• _EXERCISE INSTRUCTIONS_:
The entries are to be reproduced verbatim, and their pictures left out.
=====
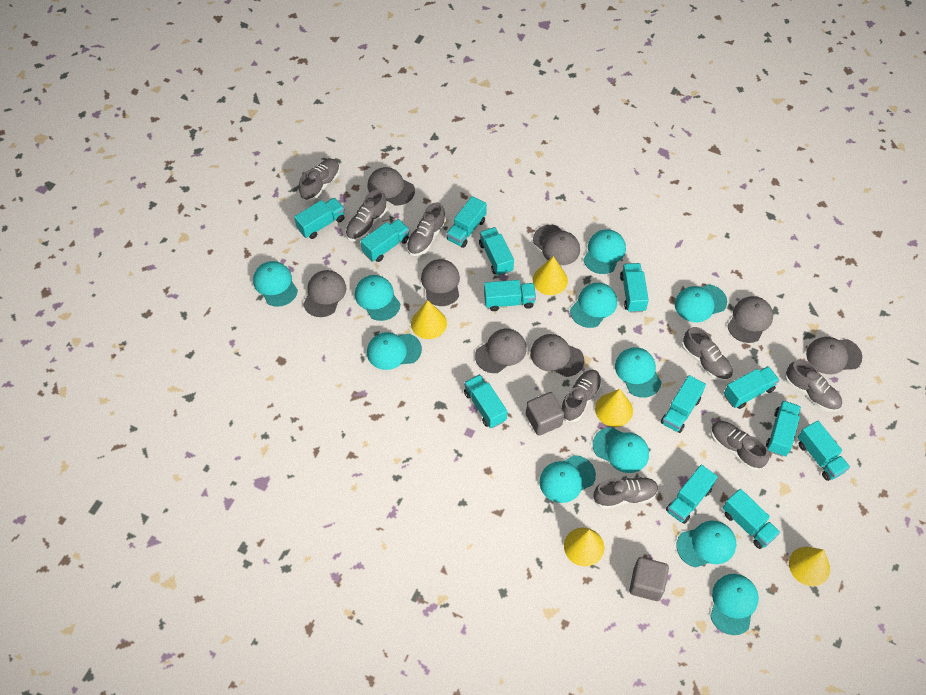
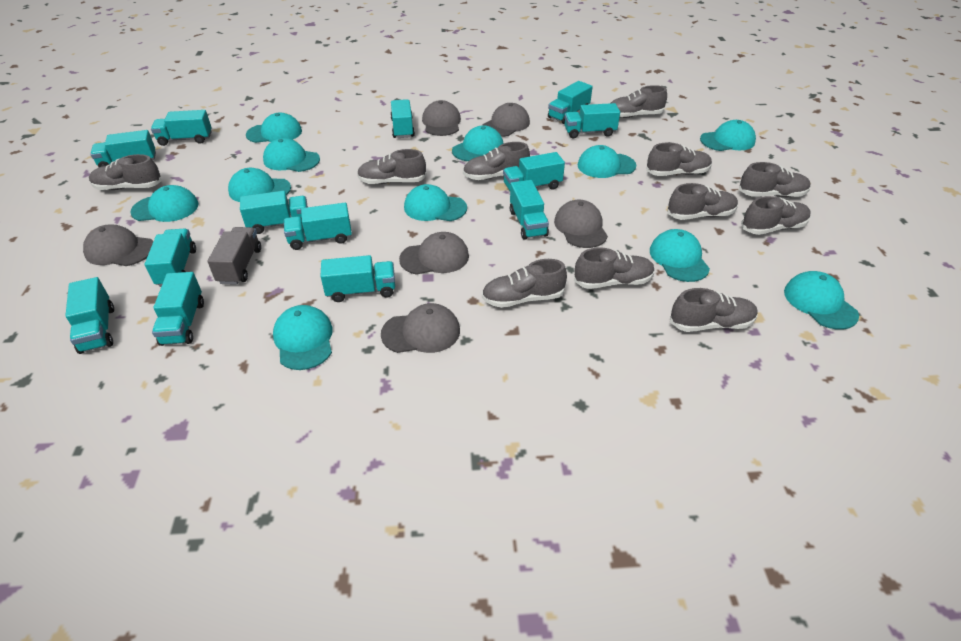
grey cap: 8 -> 6
grey cube: 2 -> 0
grey shoe: 8 -> 11
grey truck: 0 -> 1
yellow cone: 5 -> 0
=====
• _OUTPUT BELOW_:
grey cap: 8 -> 6
grey cube: 2 -> 0
grey shoe: 8 -> 11
grey truck: 0 -> 1
yellow cone: 5 -> 0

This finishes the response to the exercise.